THE DATA:
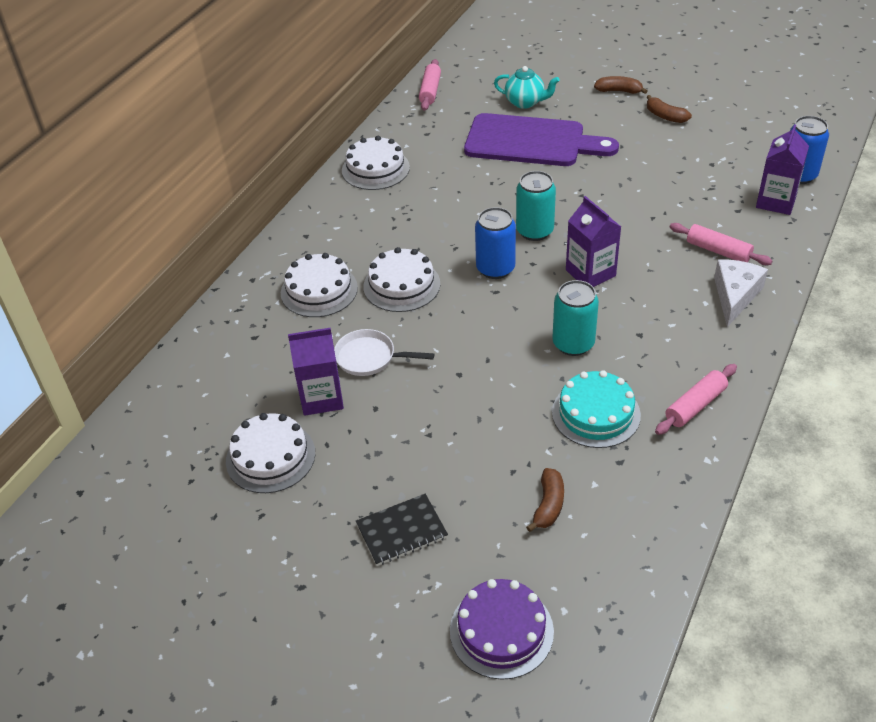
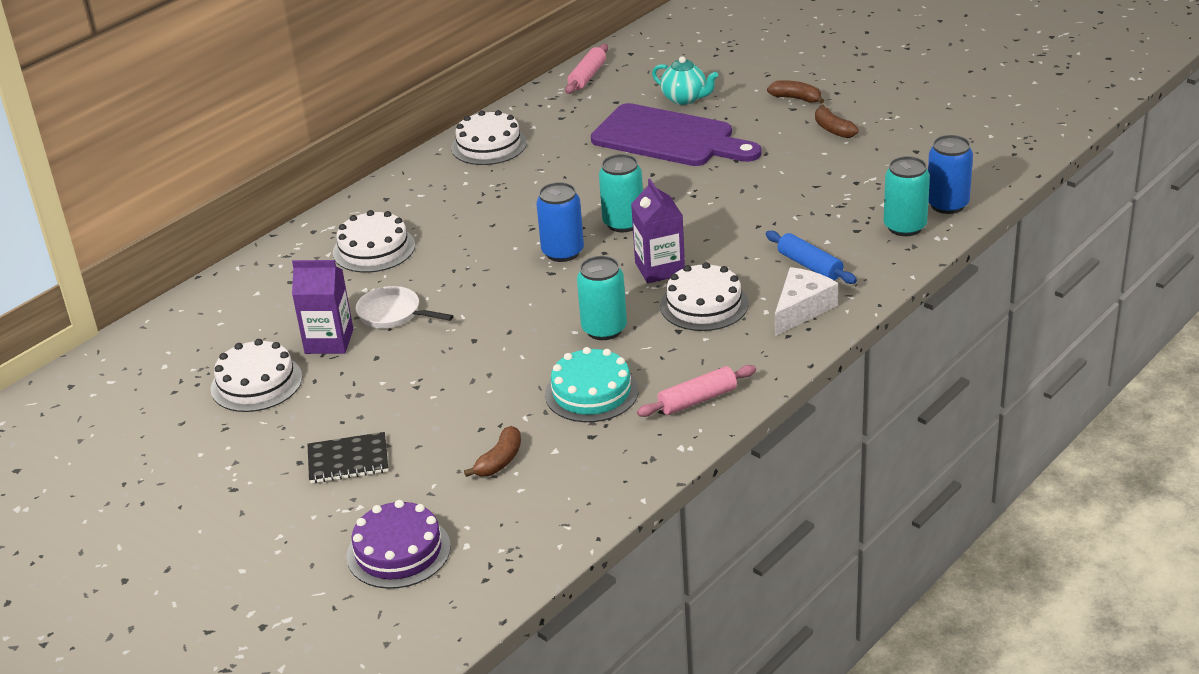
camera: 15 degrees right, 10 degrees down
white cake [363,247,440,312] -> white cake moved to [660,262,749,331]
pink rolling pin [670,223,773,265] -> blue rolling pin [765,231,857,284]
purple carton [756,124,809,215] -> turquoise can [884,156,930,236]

TASK TO COMPLETE: Give the listing above again exactly, minus any images.

ANSWER:
camera: 15 degrees right, 10 degrees down
white cake [363,247,440,312] -> white cake moved to [660,262,749,331]
pink rolling pin [670,223,773,265] -> blue rolling pin [765,231,857,284]
purple carton [756,124,809,215] -> turquoise can [884,156,930,236]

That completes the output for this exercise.